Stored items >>
══════════

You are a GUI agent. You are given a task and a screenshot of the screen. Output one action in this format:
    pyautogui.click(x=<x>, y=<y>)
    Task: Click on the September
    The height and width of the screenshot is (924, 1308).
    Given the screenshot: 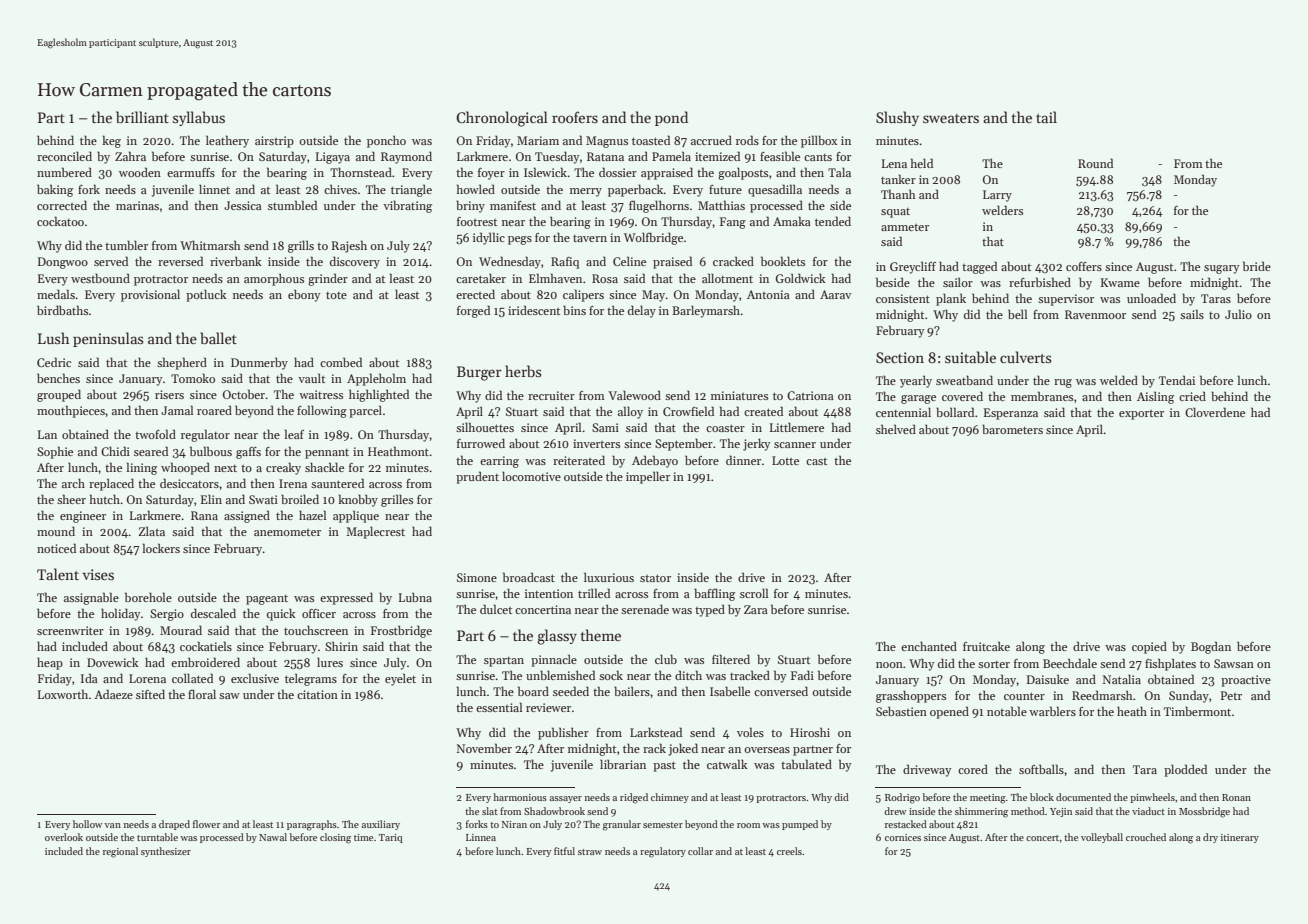 What is the action you would take?
    pyautogui.click(x=684, y=444)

══════════

Given instruction >> Recast the lines from the first one through the line containing "The height and" as a JSON list of strings, one string per line, with blank lines omitted.

Complete response >>
[
  "You are a GUI agent. You are given a task and a screenshot of the screen. Output one action in this format:",
  "    pyautogui.click(x=<x>, y=<y>)",
  "    Task: Click on the September",
  "    The height and width of the screenshot is (924, 1308)."
]